##### Data supplied

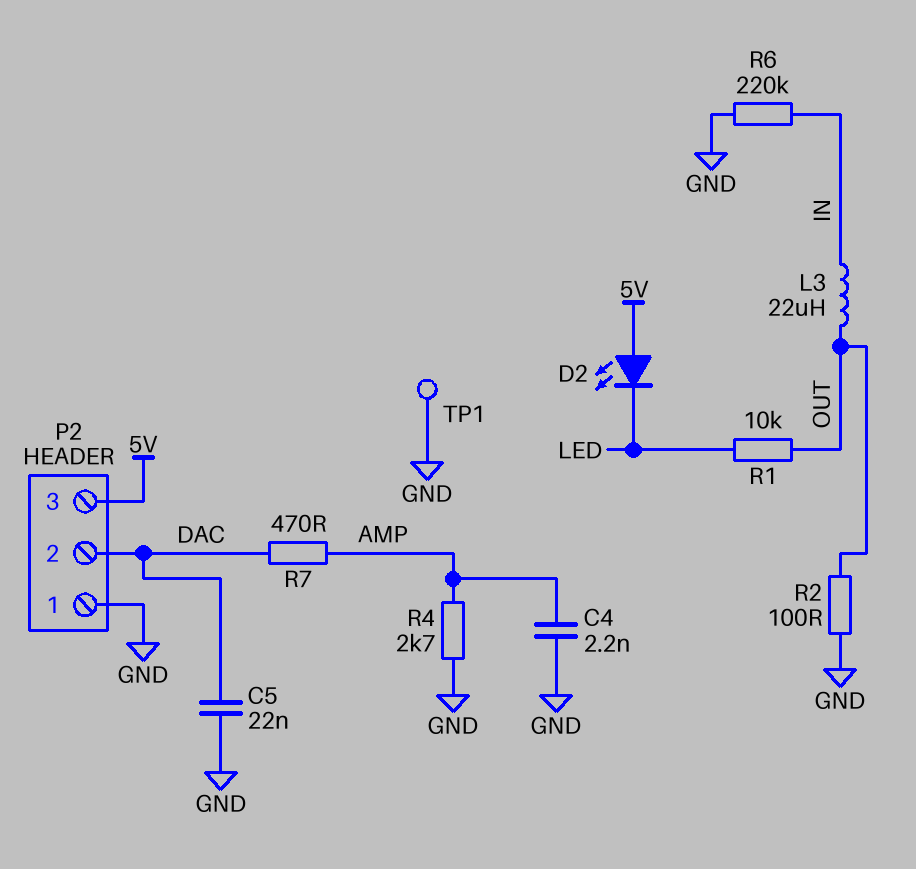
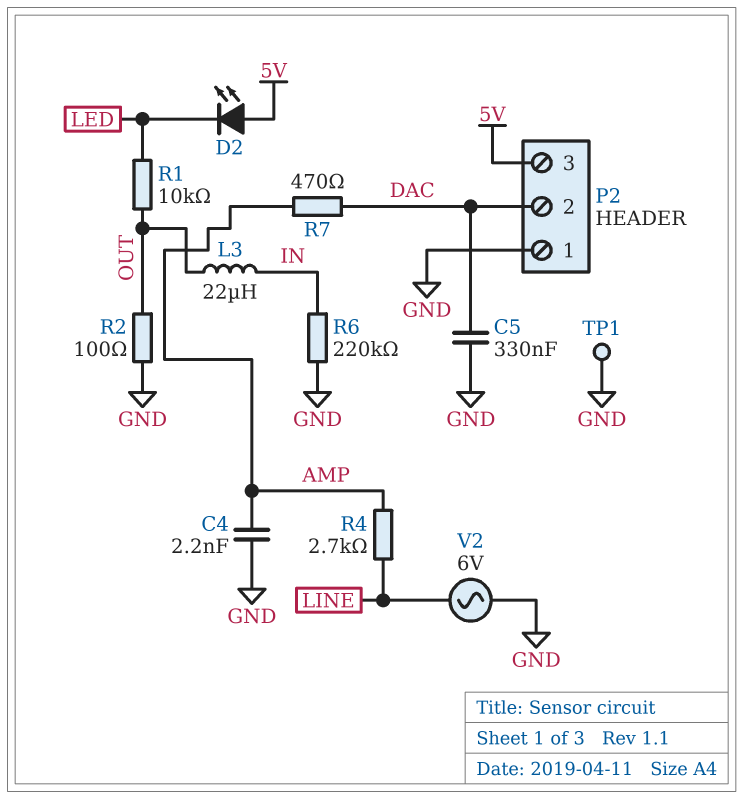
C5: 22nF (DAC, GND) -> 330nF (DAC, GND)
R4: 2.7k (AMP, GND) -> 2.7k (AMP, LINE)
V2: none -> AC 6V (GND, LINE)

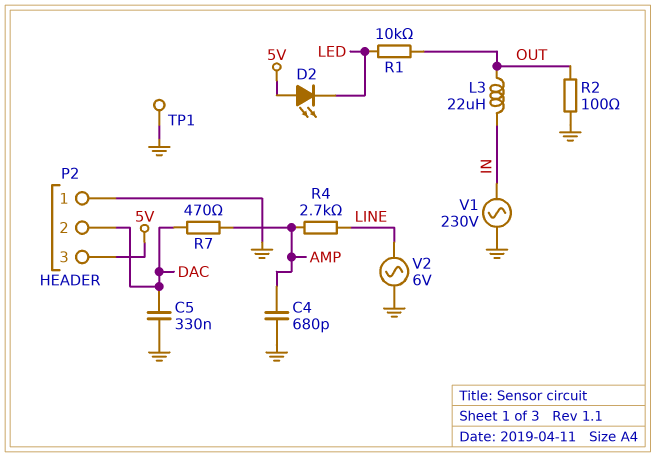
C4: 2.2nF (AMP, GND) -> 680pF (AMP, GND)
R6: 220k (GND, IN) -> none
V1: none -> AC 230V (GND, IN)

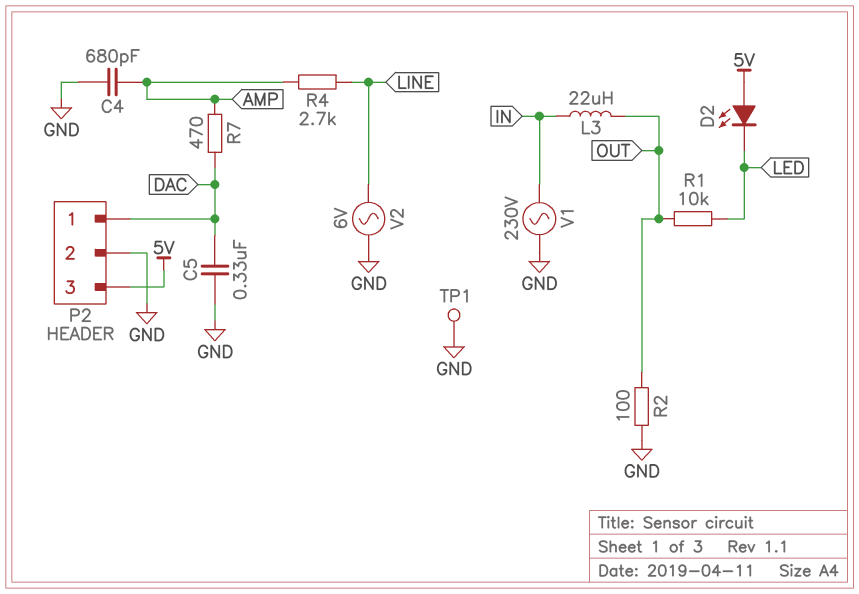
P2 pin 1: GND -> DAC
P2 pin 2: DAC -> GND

##########

▸ Problem requirements
Please repeat exactly the lines from the one containing "C4: 2.2nF (AMP, GND) -> 680pF (AMP, GND)" through the last line of the records, both included, and leave out the pictures.

▸ Result
C4: 2.2nF (AMP, GND) -> 680pF (AMP, GND)
R6: 220k (GND, IN) -> none
V1: none -> AC 230V (GND, IN)

P2 pin 1: GND -> DAC
P2 pin 2: DAC -> GND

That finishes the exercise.